[DATA FOR THE TASK]

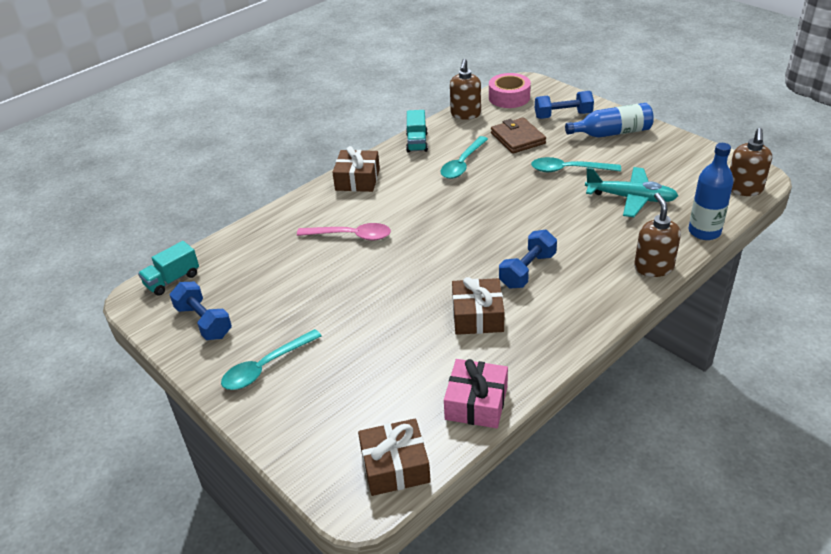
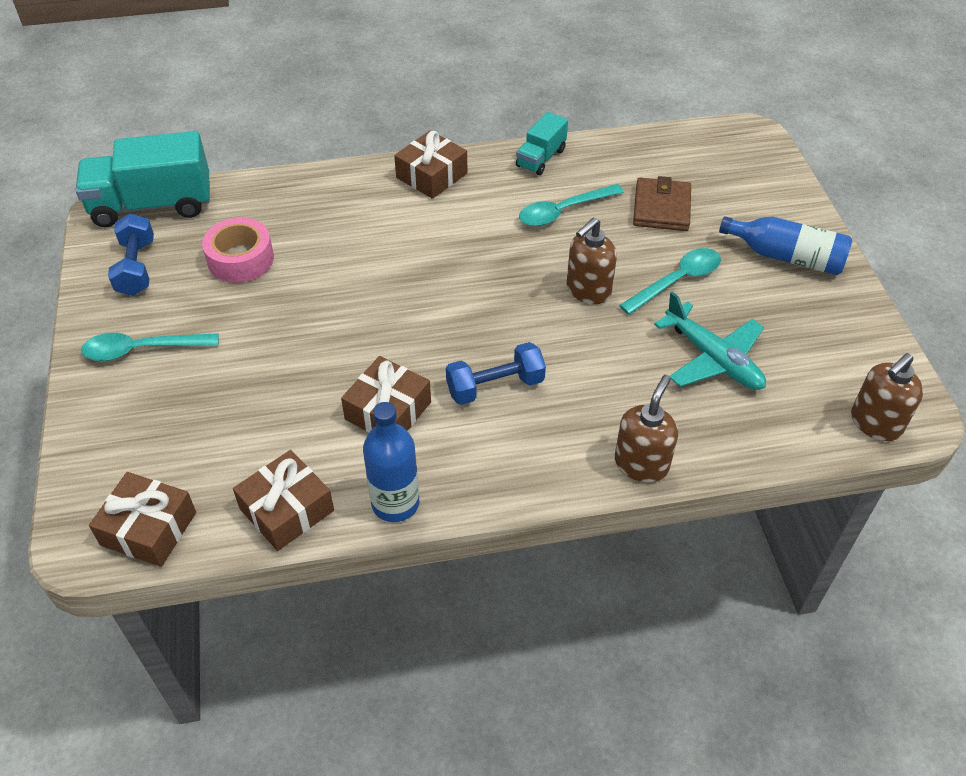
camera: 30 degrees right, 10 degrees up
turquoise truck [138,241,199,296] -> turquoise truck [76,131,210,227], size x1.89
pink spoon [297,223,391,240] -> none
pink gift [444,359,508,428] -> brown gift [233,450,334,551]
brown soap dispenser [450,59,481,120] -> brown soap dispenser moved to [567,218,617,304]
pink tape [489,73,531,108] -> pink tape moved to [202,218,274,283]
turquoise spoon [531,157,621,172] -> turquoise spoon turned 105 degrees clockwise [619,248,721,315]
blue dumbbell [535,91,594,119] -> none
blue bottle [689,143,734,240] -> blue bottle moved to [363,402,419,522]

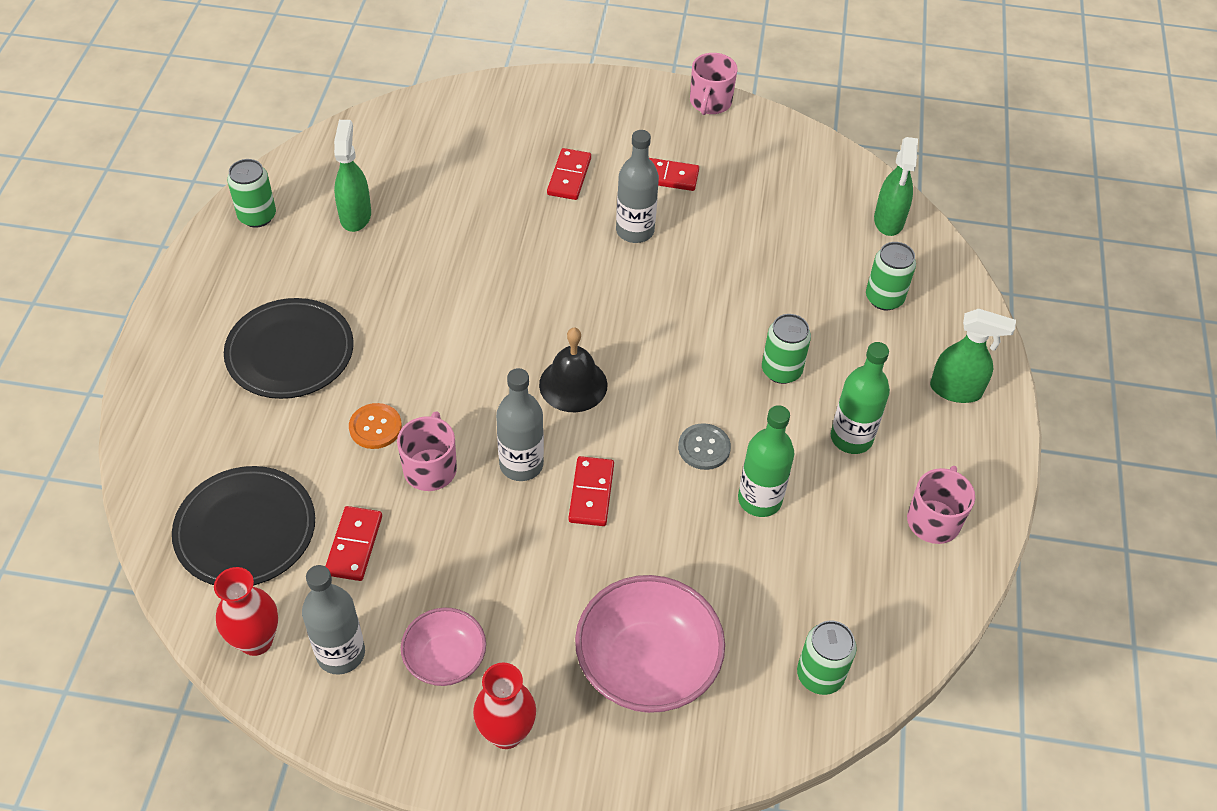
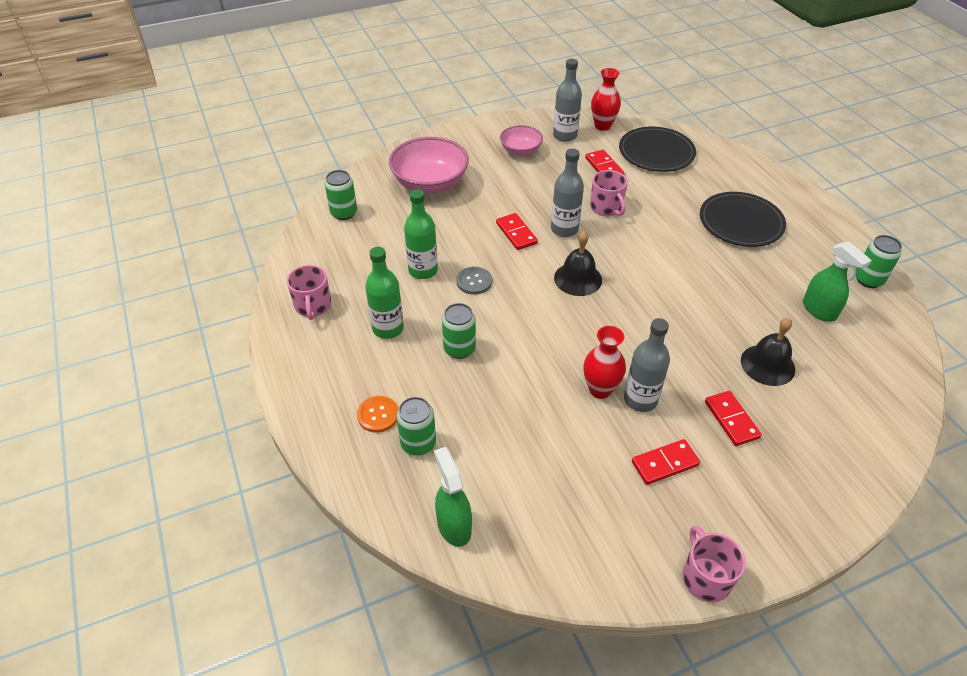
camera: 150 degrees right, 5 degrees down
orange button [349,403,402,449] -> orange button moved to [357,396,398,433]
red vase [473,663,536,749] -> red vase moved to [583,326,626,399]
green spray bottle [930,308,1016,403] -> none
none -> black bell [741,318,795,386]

[/DATA FOR THE TASK]
[DATA FOR THE TASK]

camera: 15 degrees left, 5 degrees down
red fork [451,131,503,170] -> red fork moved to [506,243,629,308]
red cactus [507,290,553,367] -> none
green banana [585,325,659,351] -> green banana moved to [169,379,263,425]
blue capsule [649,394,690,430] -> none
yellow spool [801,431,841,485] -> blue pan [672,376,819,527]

[/DATA FOR THE TASK]
[DATA FOR THE TASK]

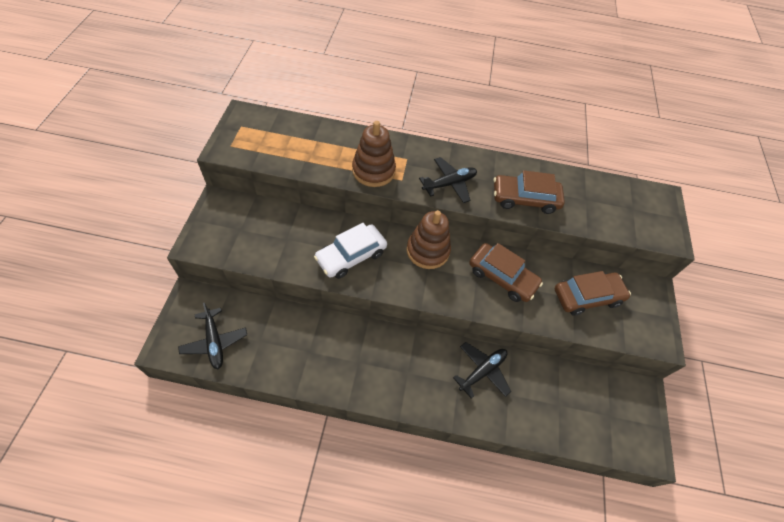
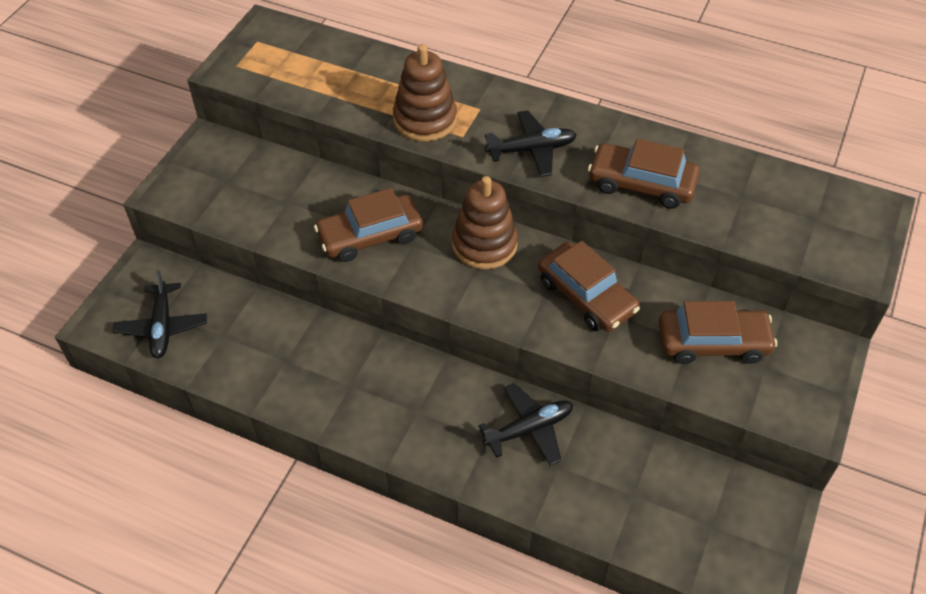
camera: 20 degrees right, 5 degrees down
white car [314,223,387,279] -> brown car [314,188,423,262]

[/DATA FOR THE TASK]

## [PROMPT]
Across the entries above, find the lines with the string "blue" and copy them.

## [OUTPUT BELOW]
blue dumbbell [535,91,594,119] -> none
blue bottle [689,143,734,240] -> blue bottle moved to [363,402,419,522]
blue capsule [649,394,690,430] -> none
yellow spool [801,431,841,485] -> blue pan [672,376,819,527]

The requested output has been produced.